>> START Records to use

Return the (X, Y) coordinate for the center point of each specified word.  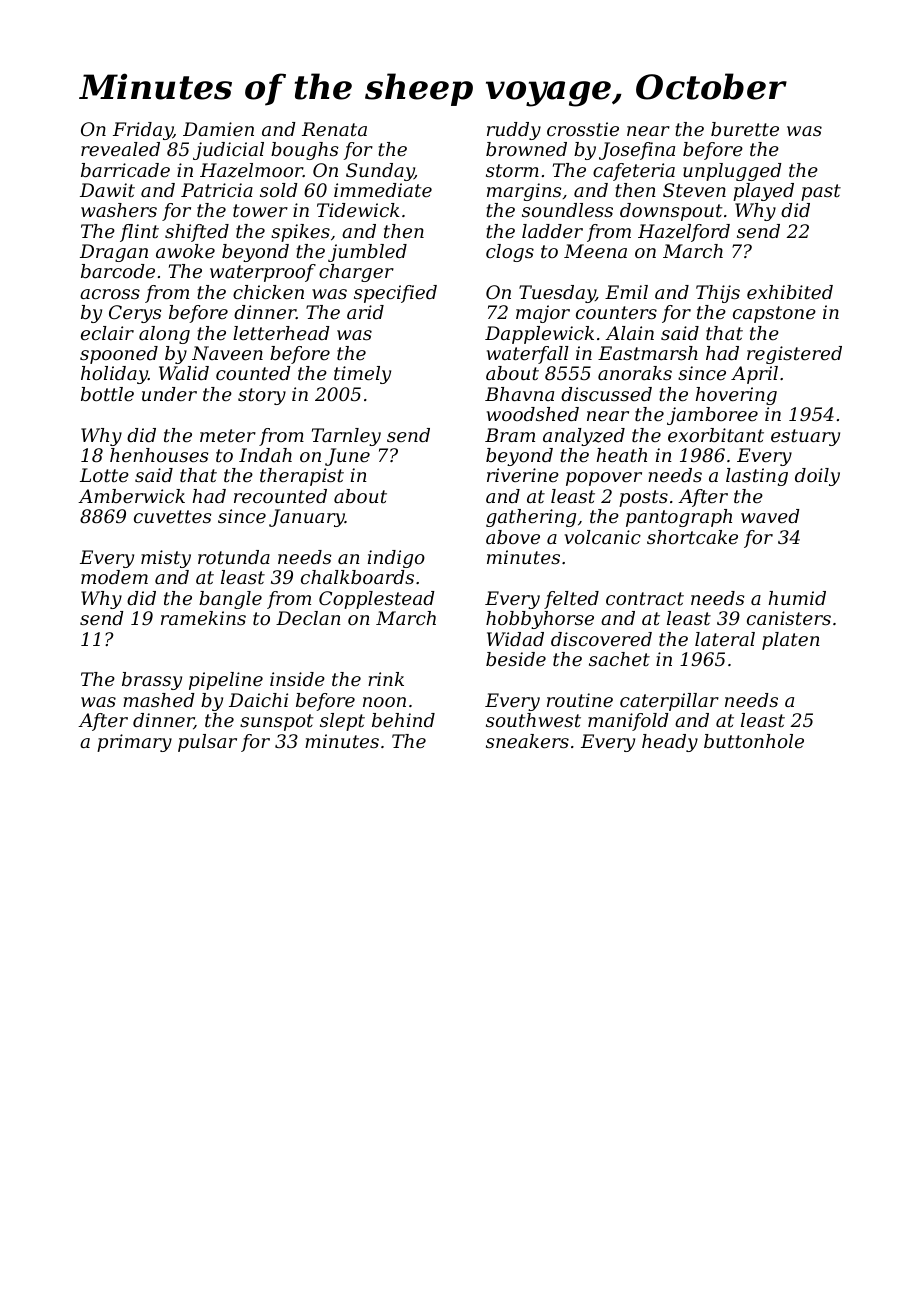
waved (770, 516)
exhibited (790, 292)
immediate (383, 190)
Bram (510, 435)
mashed (159, 700)
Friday (143, 131)
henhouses (159, 455)
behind (403, 720)
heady (670, 743)
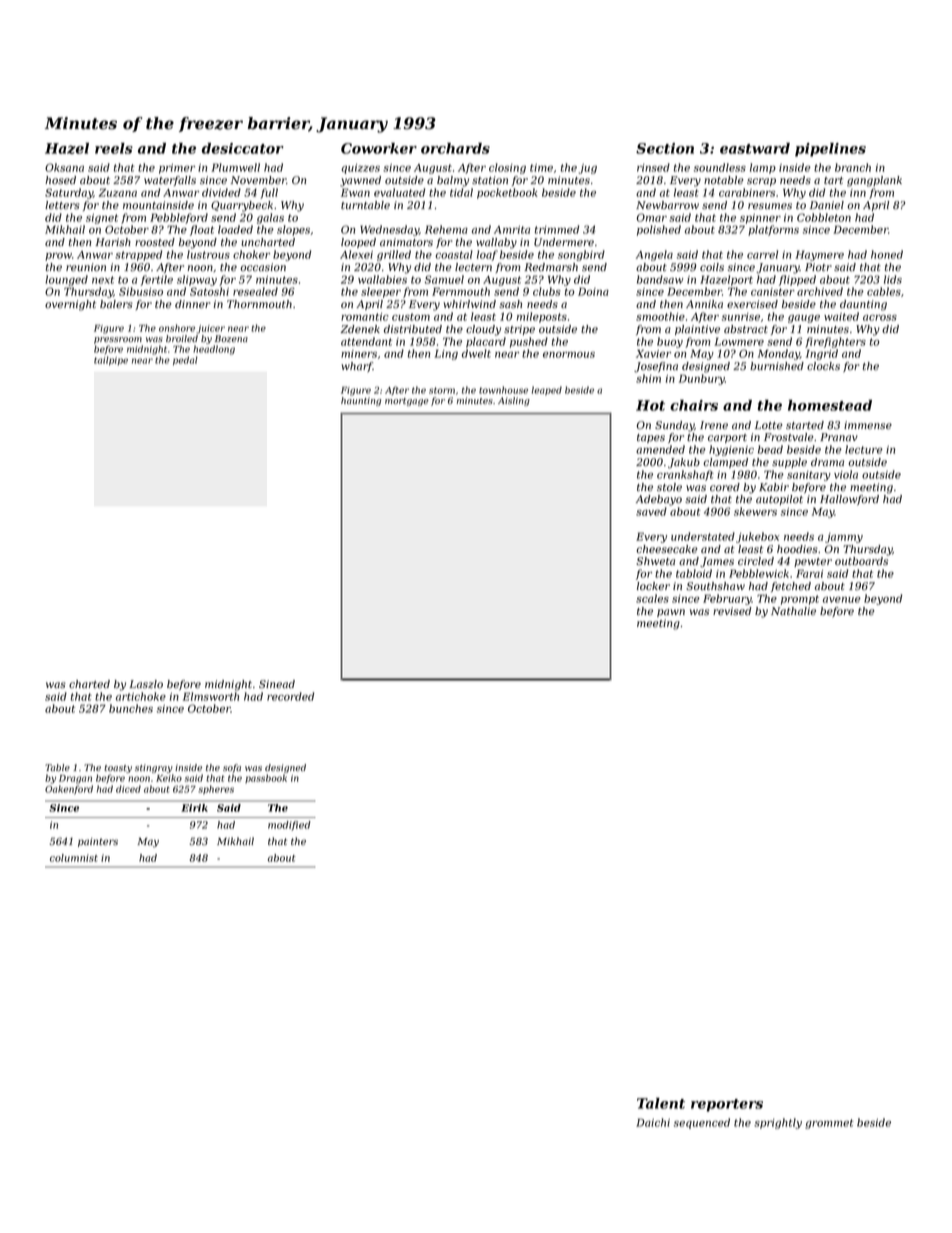 The width and height of the image is (952, 1233). Describe the element at coordinates (653, 1122) in the image. I see `Daichi` at that location.
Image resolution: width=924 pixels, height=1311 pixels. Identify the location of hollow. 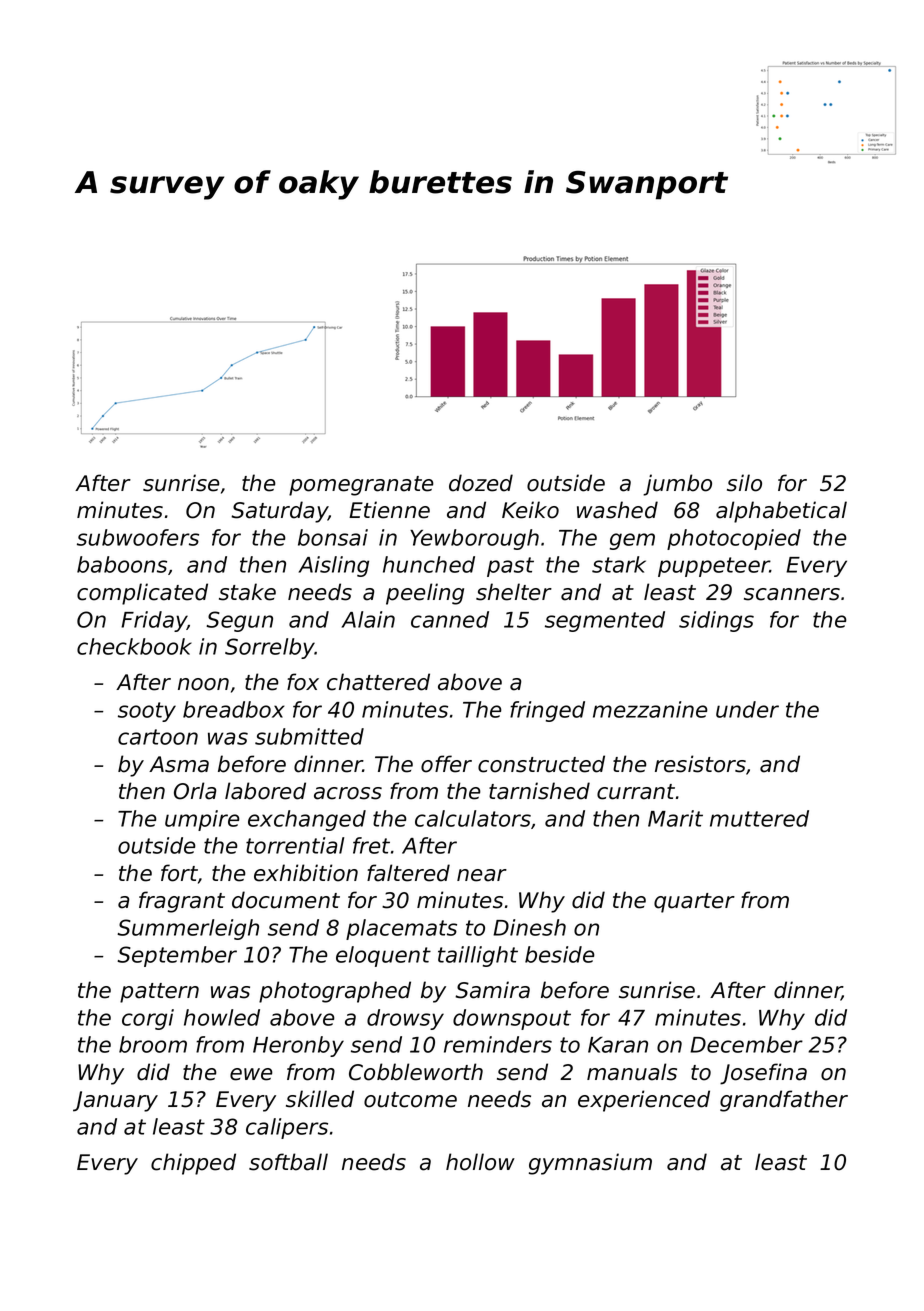
(480, 1162).
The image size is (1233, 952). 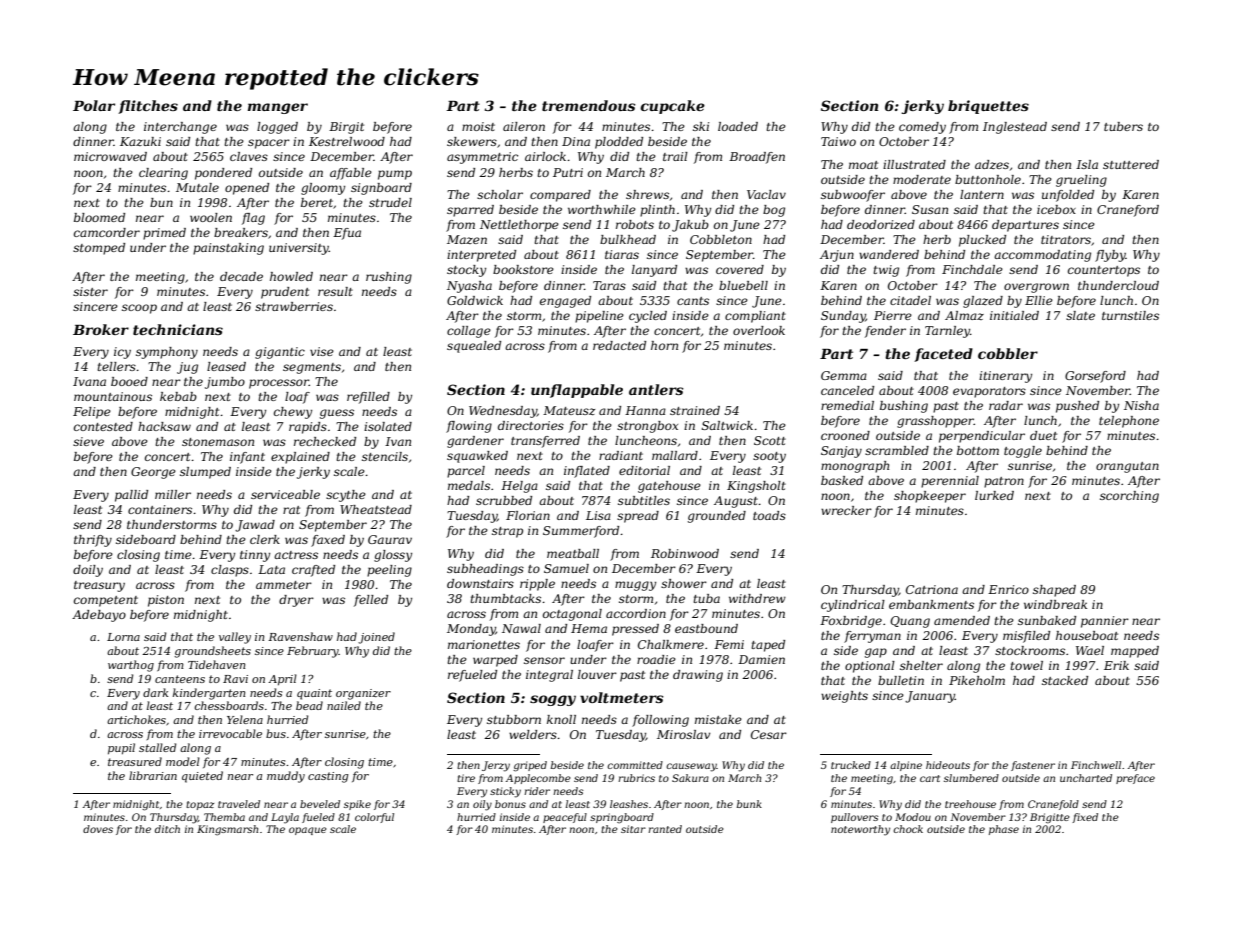 I want to click on subheadings, so click(x=485, y=570).
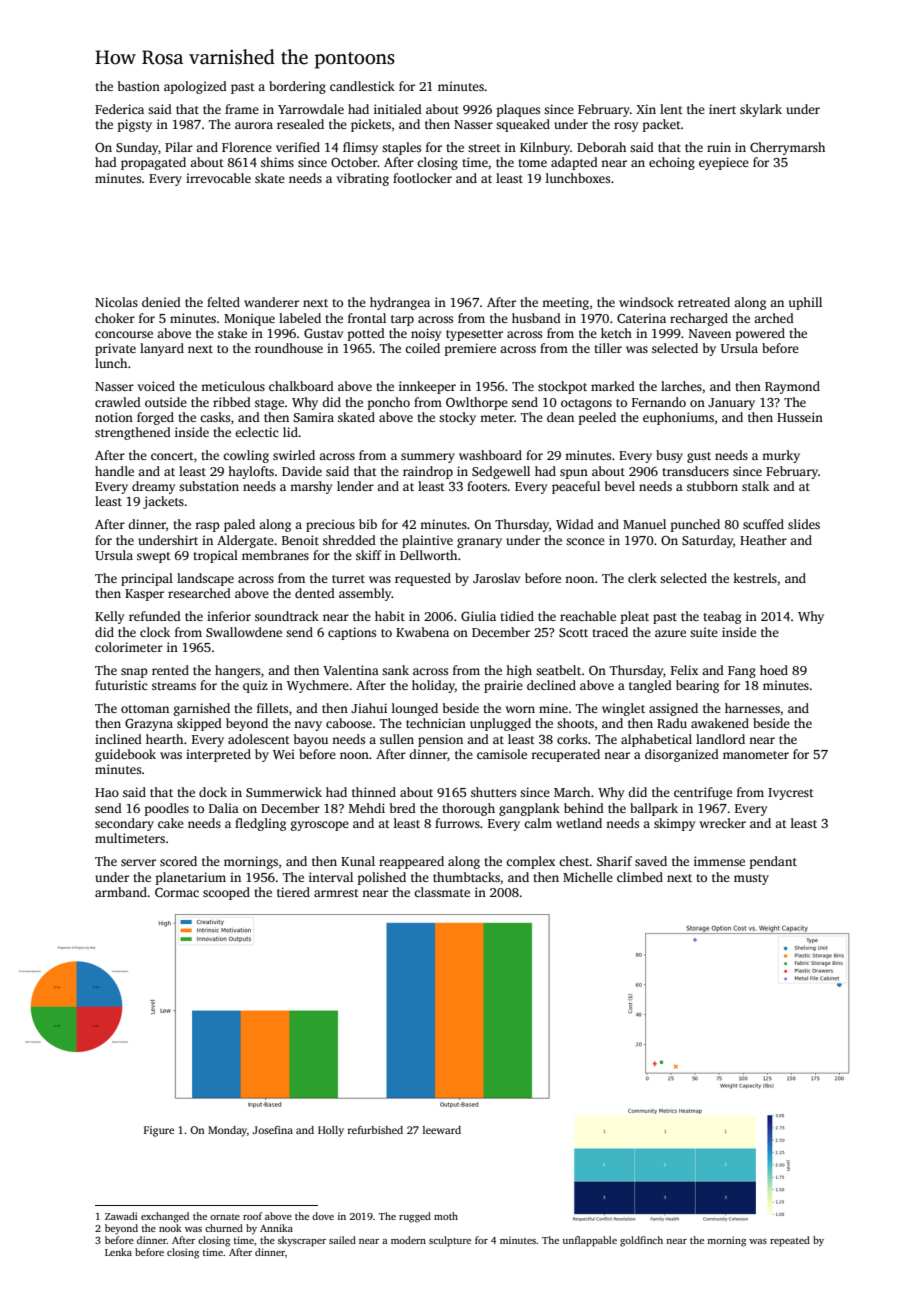  Describe the element at coordinates (397, 739) in the image. I see `sullen` at that location.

>> END Records to use

== What the task requires ==
Rewrite the stretch of lines from the one containing "mashed (159, 700)" through the one containing "(480, 1162).", changing "henhouses" to "chicken coops" and keeping everything else as it is. Leave the pictures out of your answer.

== Written response ==
mashed (159, 700)
Friday (143, 131)
chicken coops (159, 455)
behind (403, 720)
heady (670, 743)
 The width and height of the image is (952, 1233). Describe the element at coordinates (653, 1122) in the image. I see `Daichi` at that location.
Image resolution: width=924 pixels, height=1311 pixels. Identify the location of hollow. 
(480, 1162).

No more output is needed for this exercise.